**Revision comparison data:**
★ ★ ★

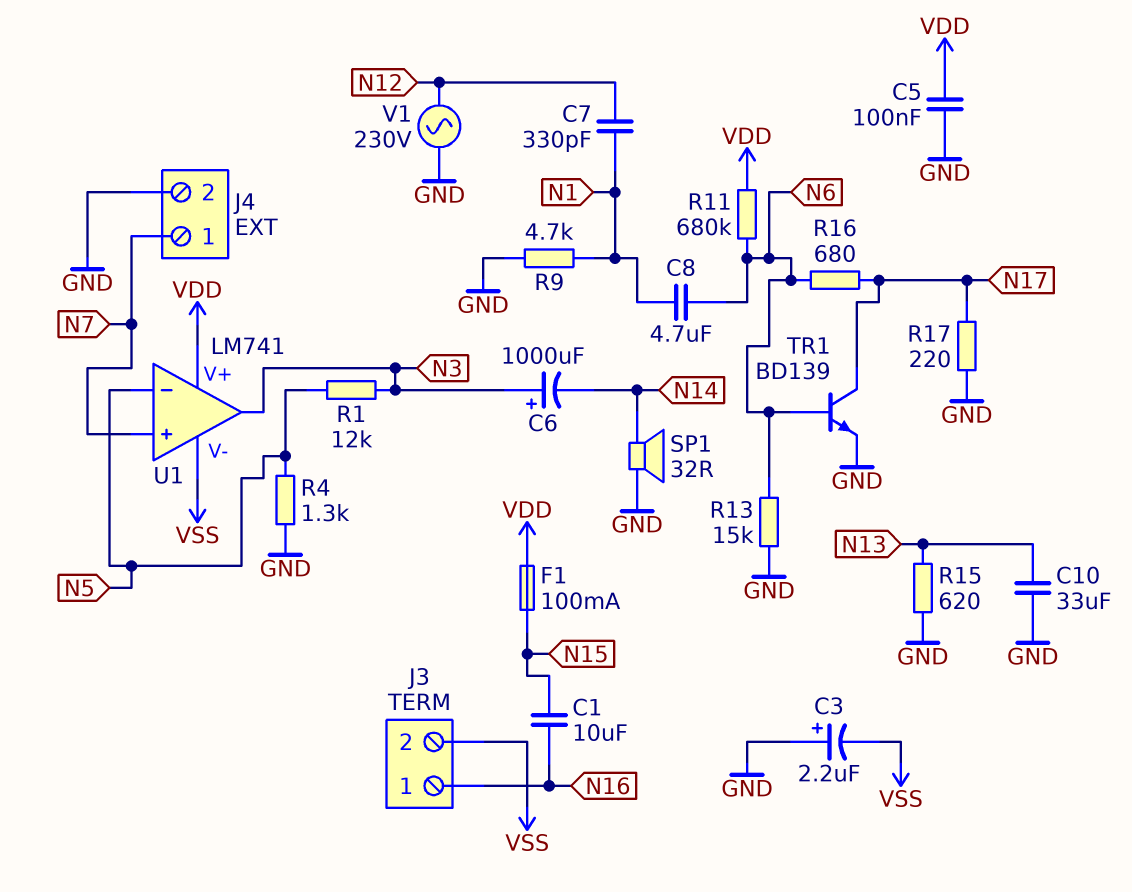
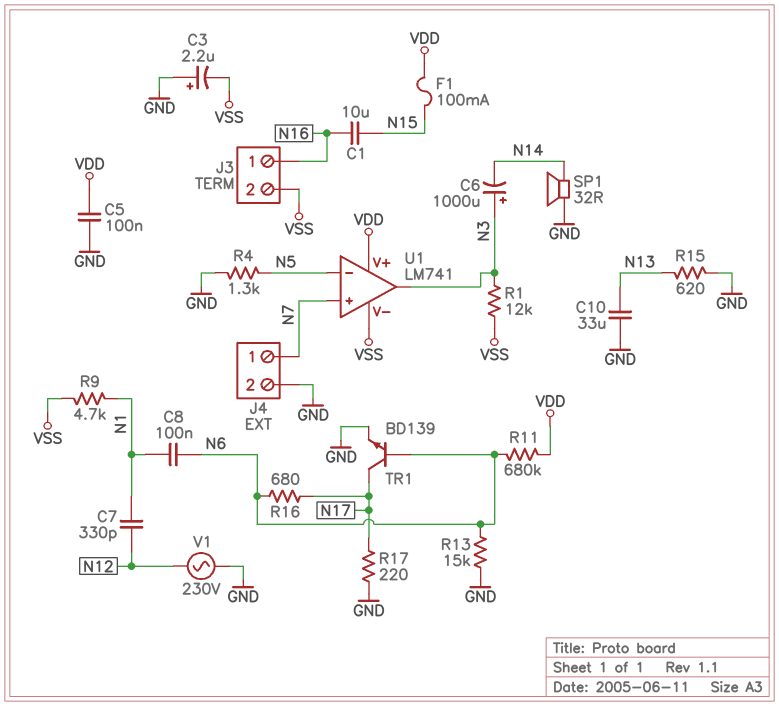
C8: 4.7uF (N1, N6) -> 100nF (N1, N6)
R1: 12k (N3, N5) -> 12k (N3, VSS)
R9: 4.7k (GND, N1) -> 4.7k (N1, VSS)

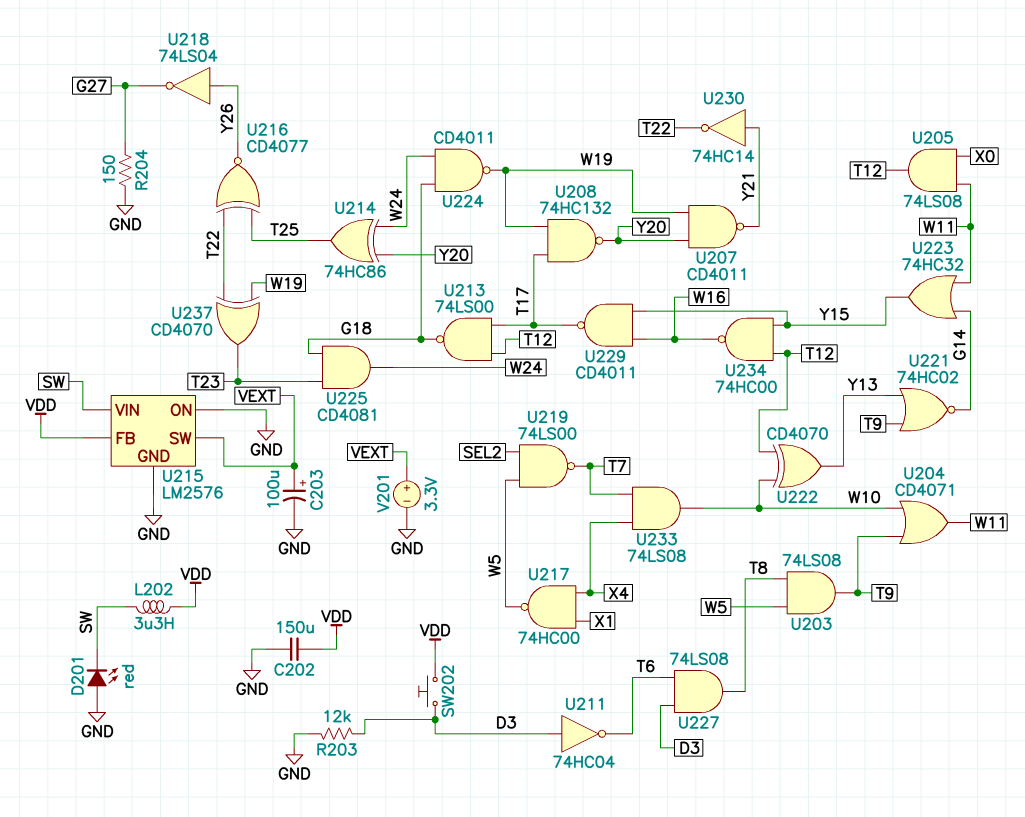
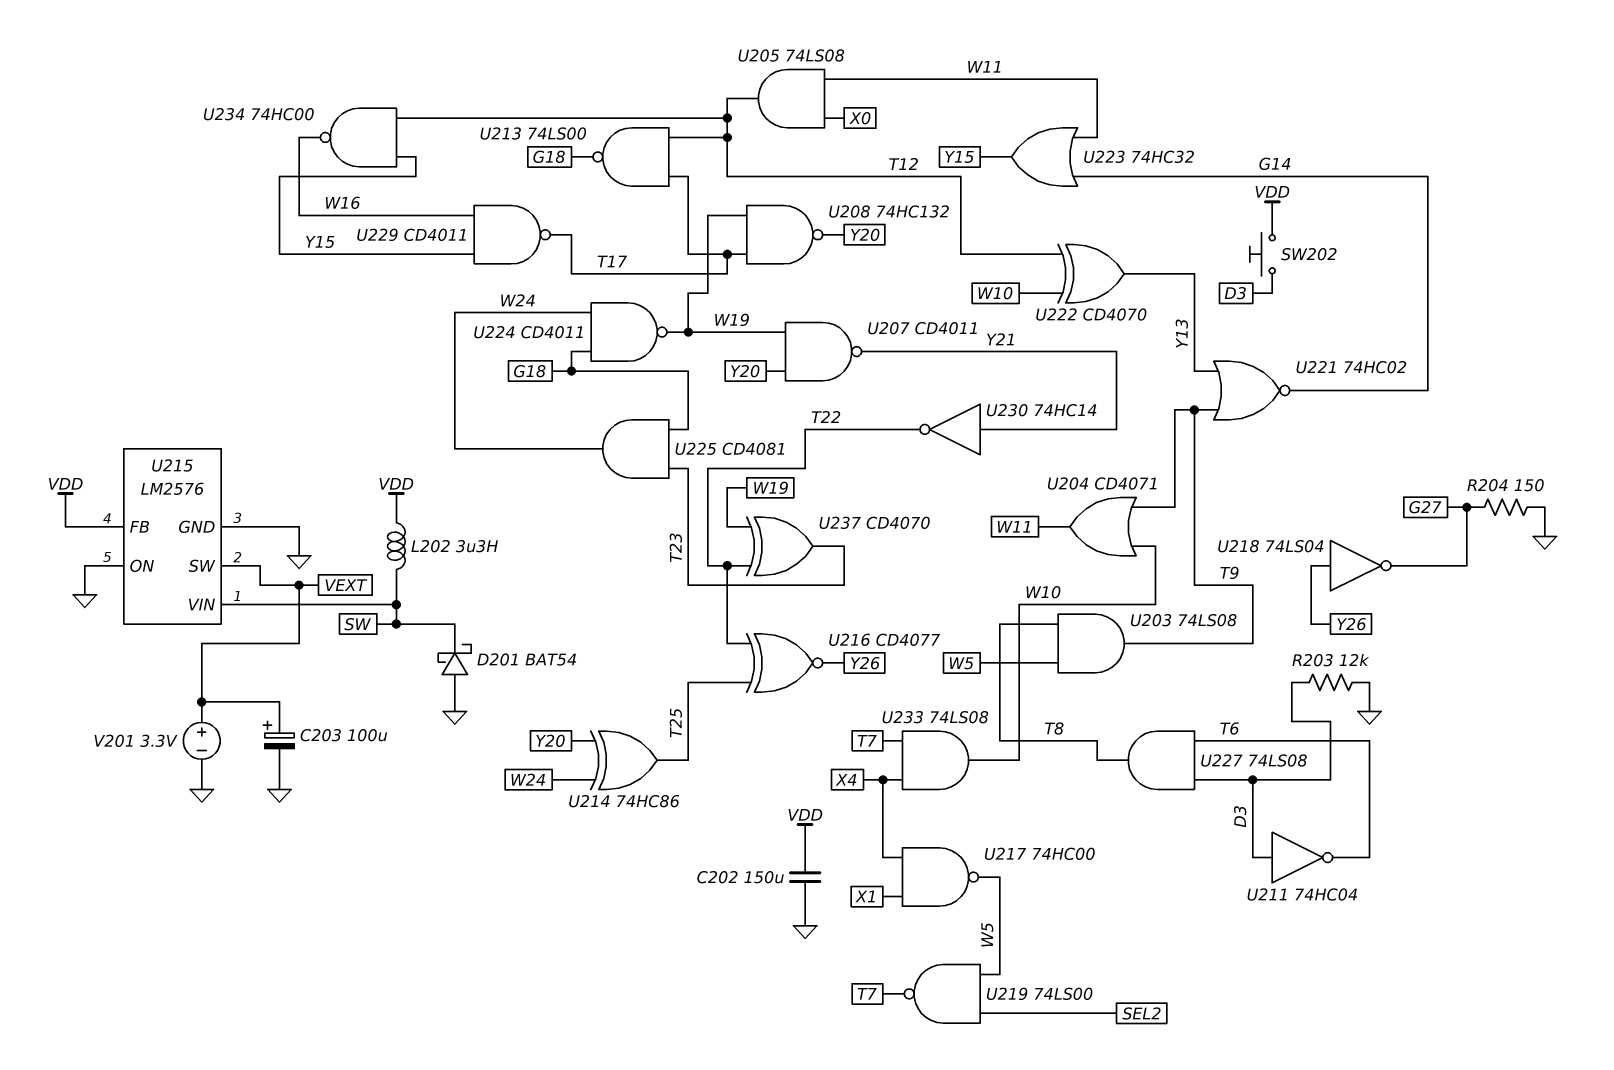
D201: LED red (A GND, K SW) -> schottky BAT54 (A GND, K SW)

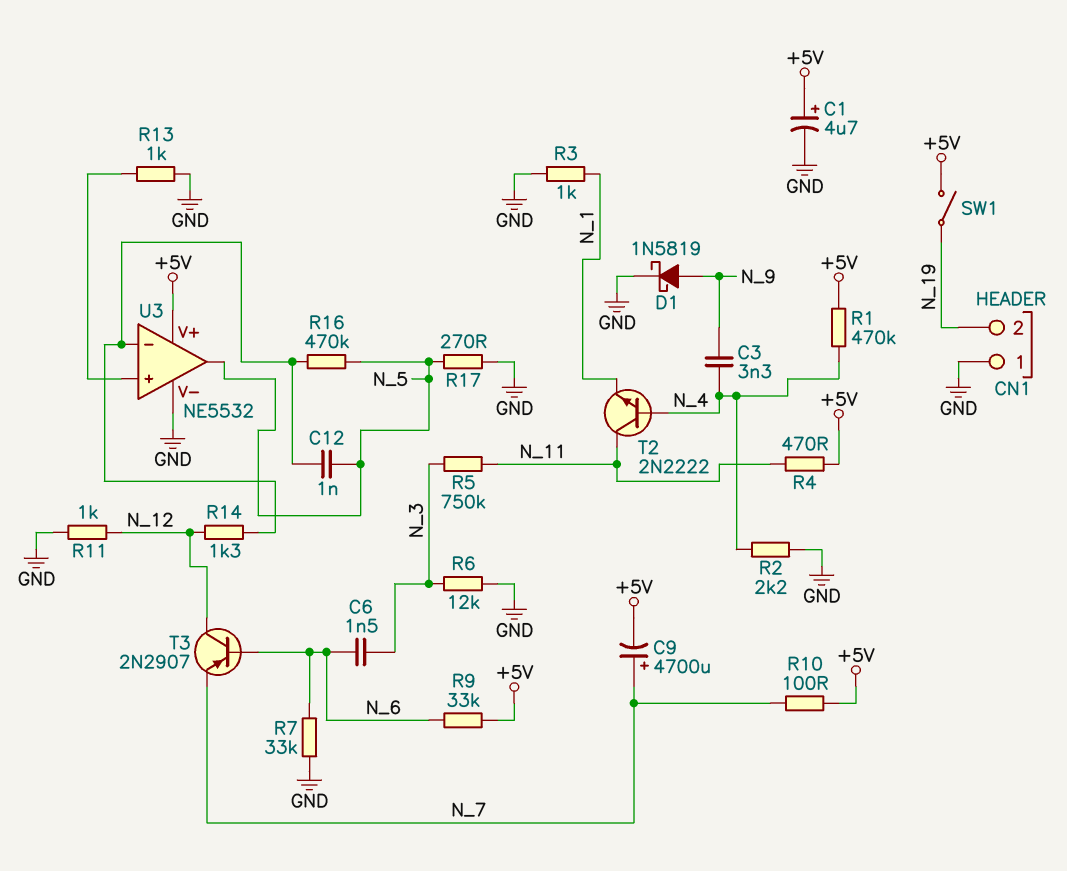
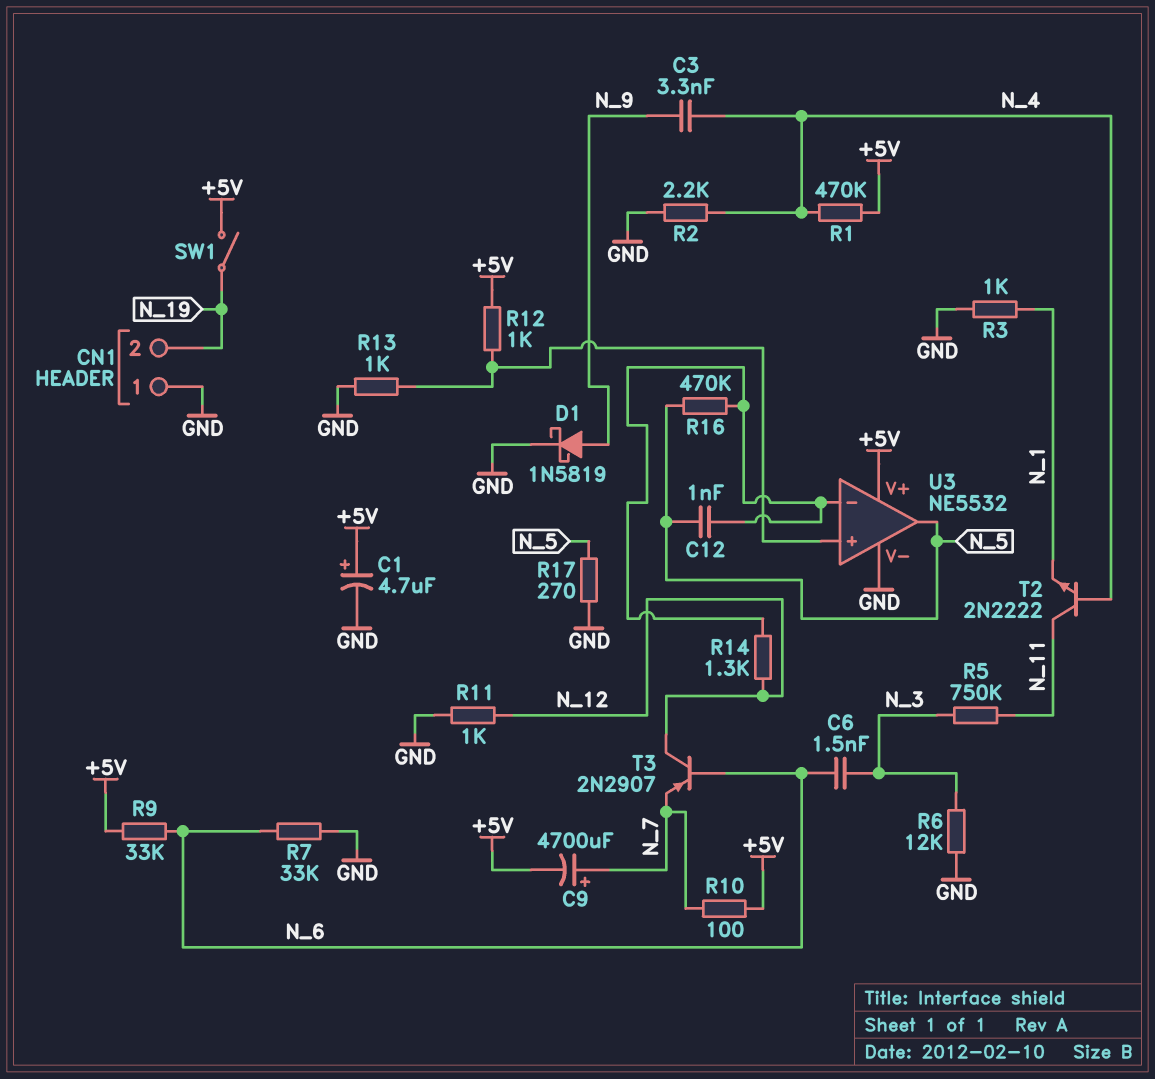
R4: 470 (+5V, N_11) -> none
R12: none -> 1k (+5V, U3/in+)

★ ★ ★

Write down all the entries exactly, but not the pictures they hold.

**Exercise solution:**
C8: 4.7uF (N1, N6) -> 100nF (N1, N6)
R1: 12k (N3, N5) -> 12k (N3, VSS)
R9: 4.7k (GND, N1) -> 4.7k (N1, VSS)

D201: LED red (A GND, K SW) -> schottky BAT54 (A GND, K SW)

R4: 470 (+5V, N_11) -> none
R12: none -> 1k (+5V, U3/in+)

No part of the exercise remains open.